— Task objective —
With pictures omitted, copy exactly the lines from the one containing "RTC1 pin SQW: D5 -> D9" through the end of the records below.

Edit tracking data:
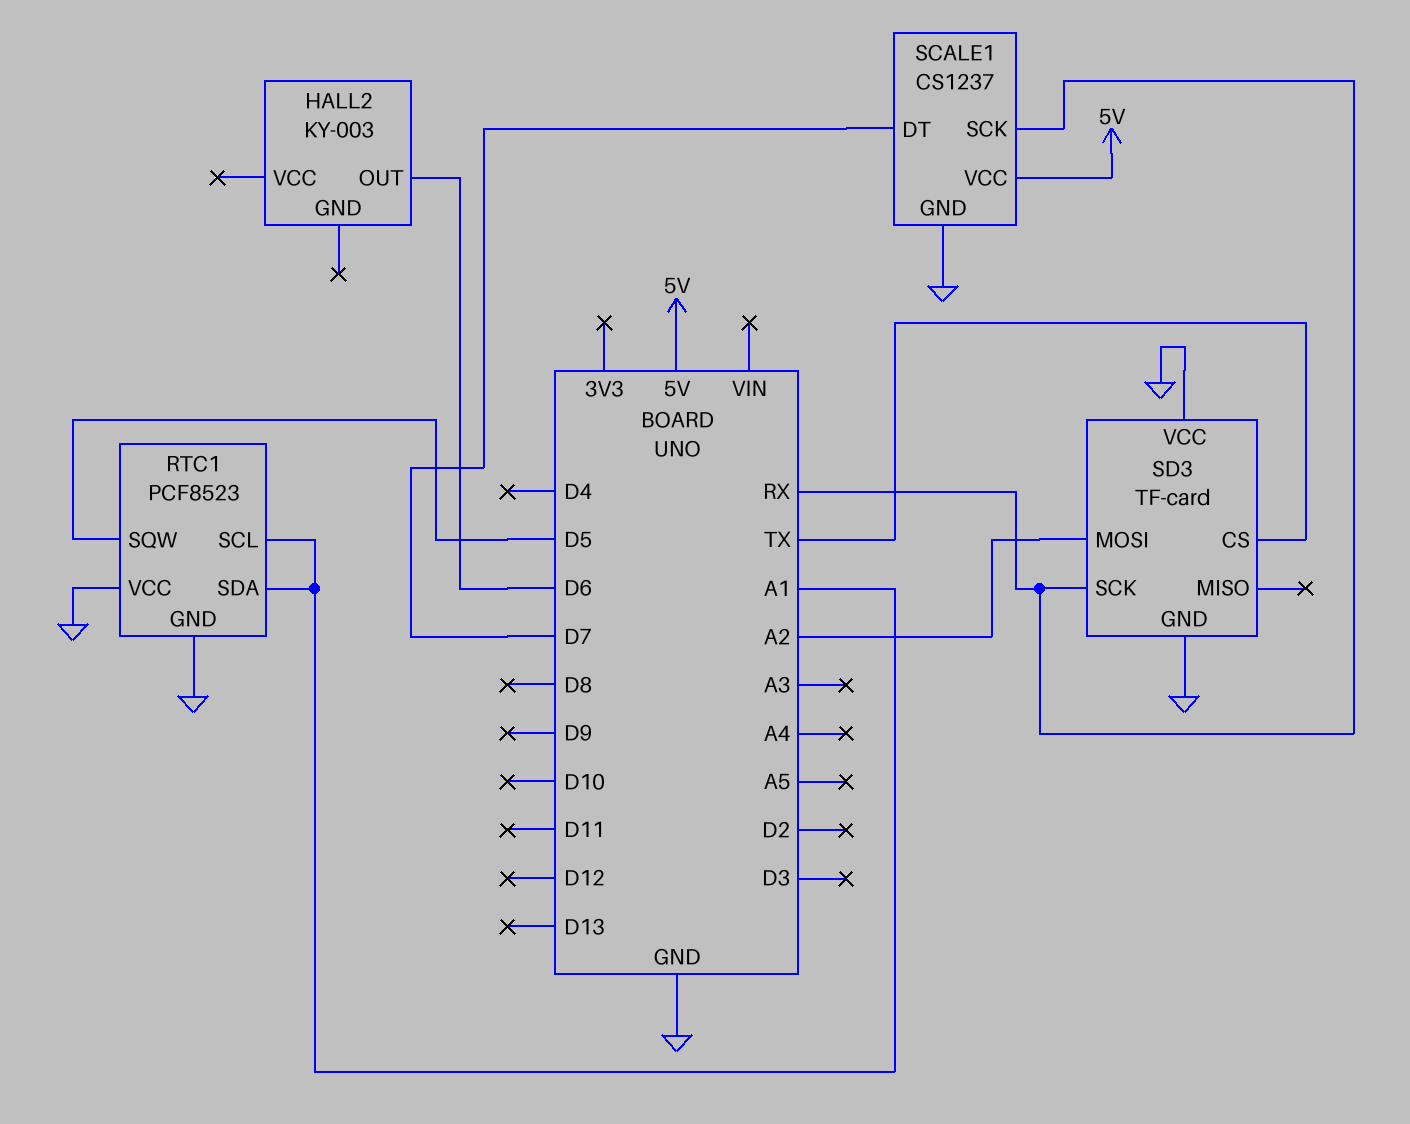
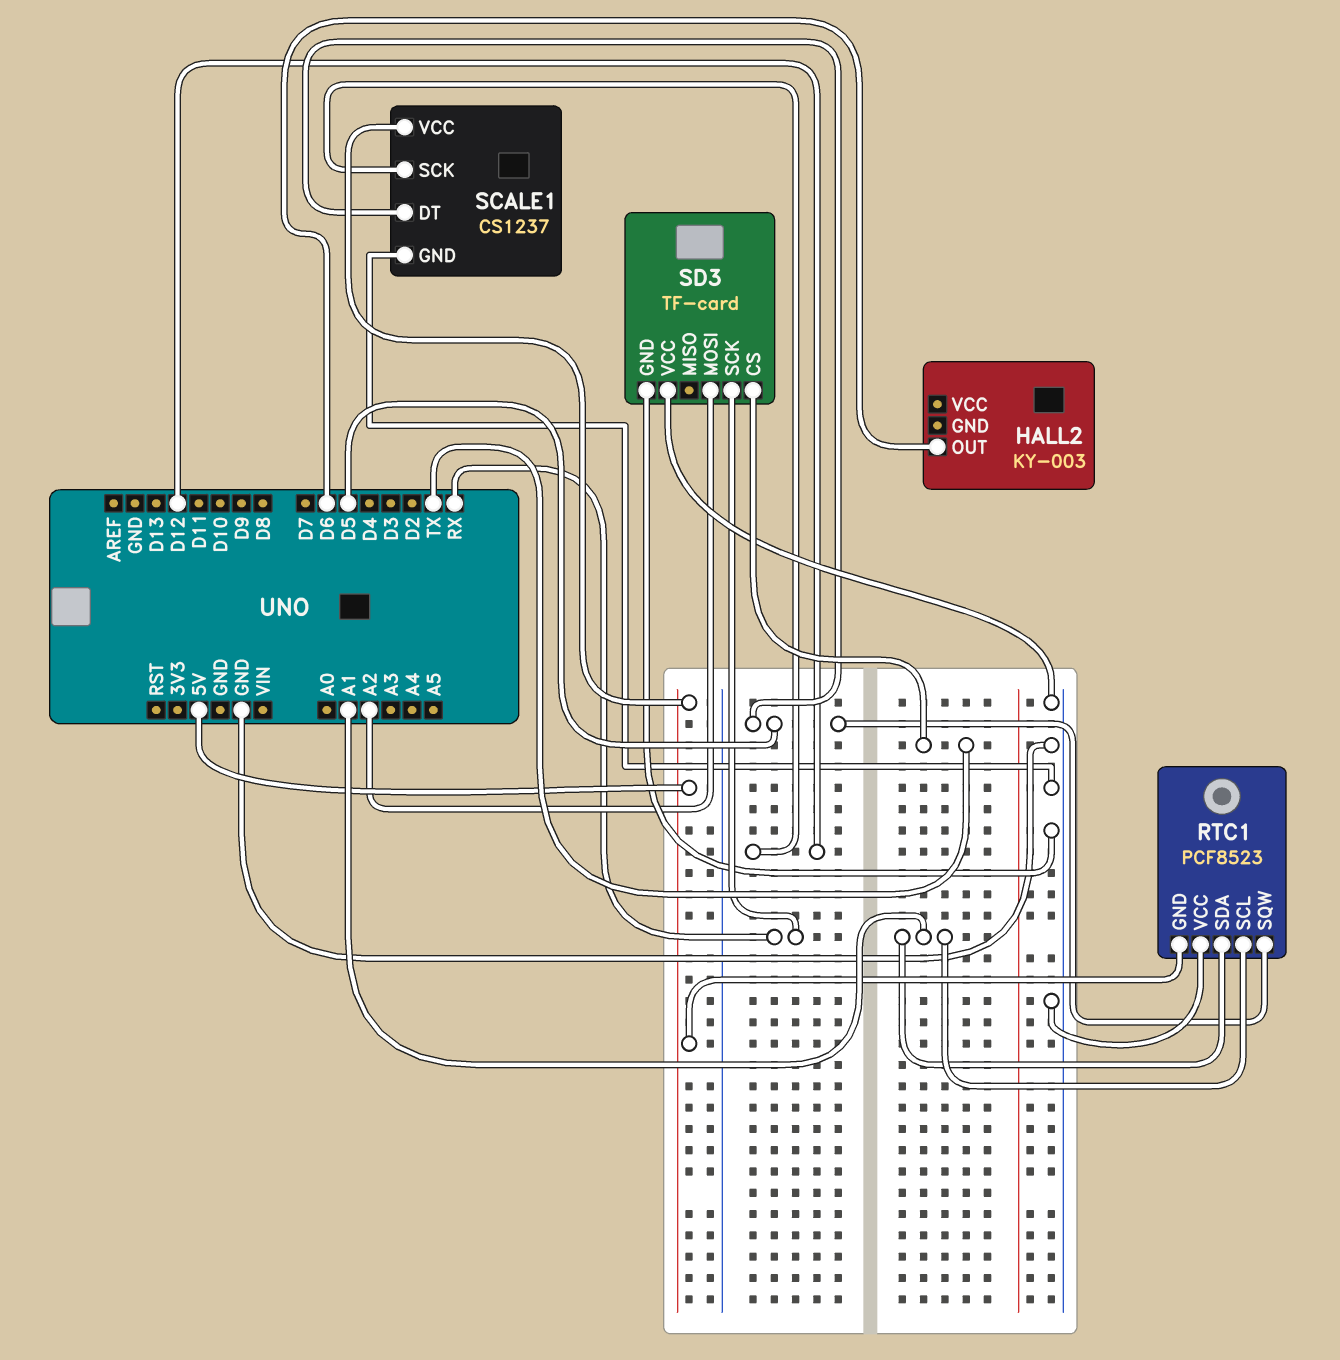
RTC1 pin GND: GND -> 5V
SCALE1 pin DT: D7 -> D5
SCALE1 pin SCK: RX -> D12

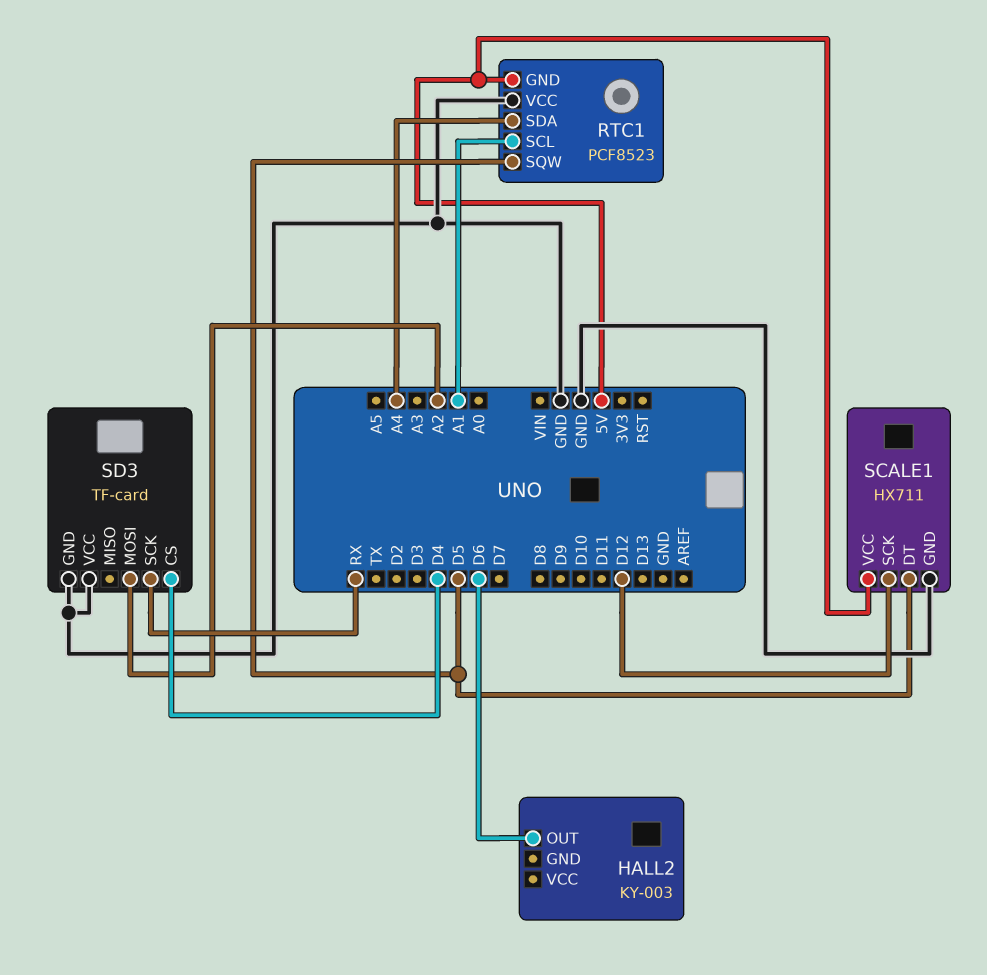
RTC1 pin SDA: A1 -> A4
SCALE1: CS1237 -> HX711
SD3 pin CS: TX -> D4

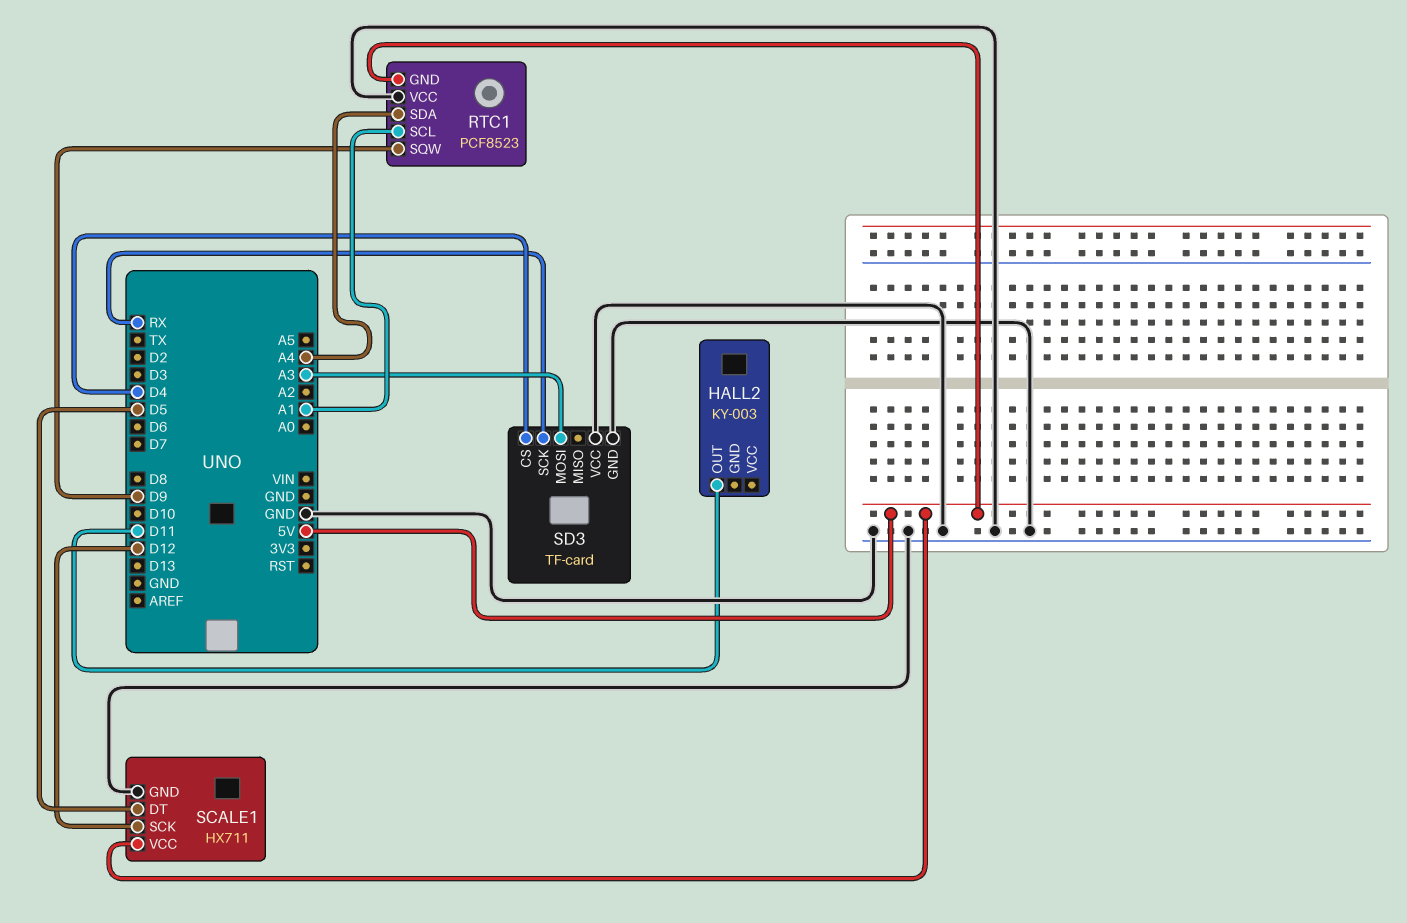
HALL2 pin OUT: D6 -> D11
RTC1 pin SQW: D5 -> D9
SD3 pin MOSI: A2 -> A3

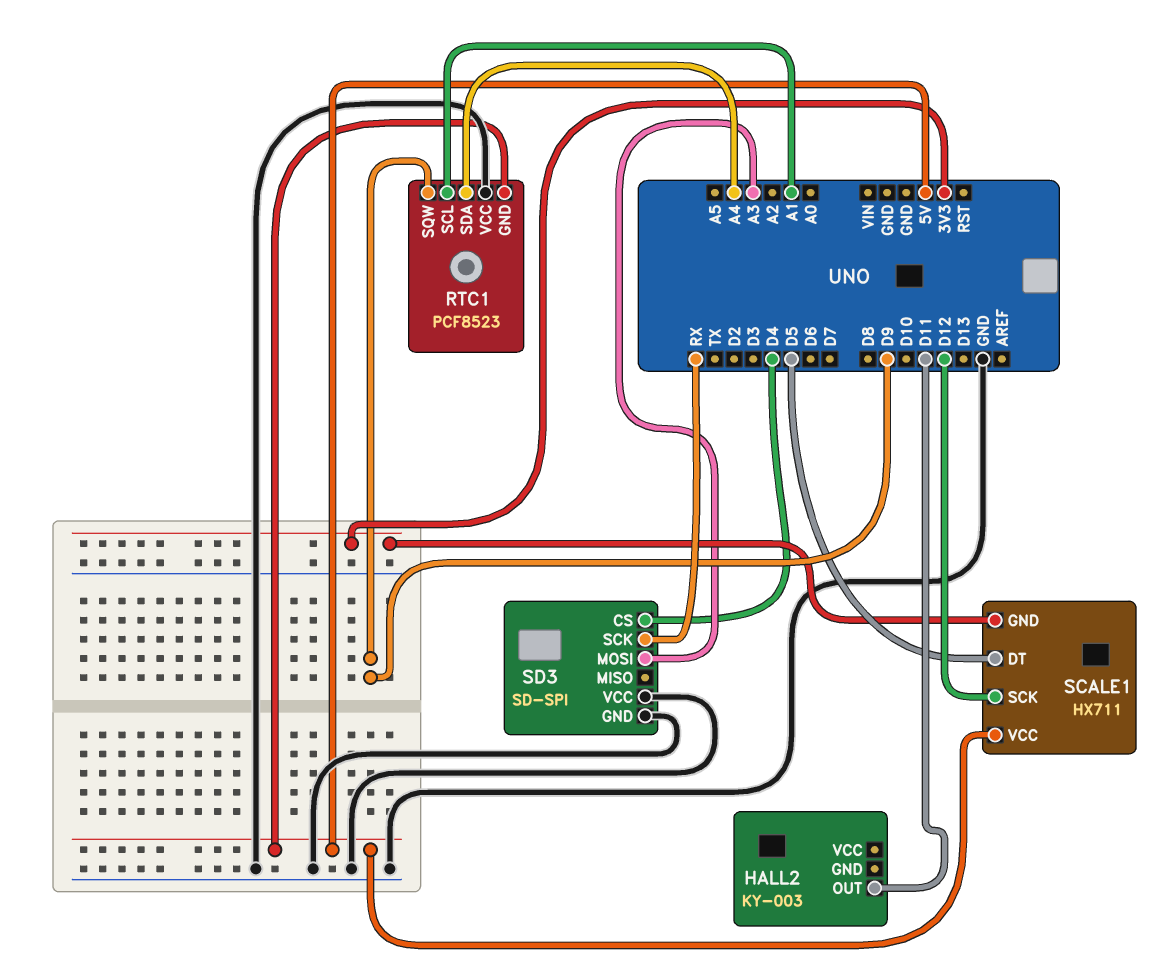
SCALE1 pin GND: GND -> 3V3
SD3: TF-card -> SD-SPI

— Exercise response —
RTC1 pin SQW: D5 -> D9
SD3 pin MOSI: A2 -> A3

SCALE1 pin GND: GND -> 3V3
SD3: TF-card -> SD-SPI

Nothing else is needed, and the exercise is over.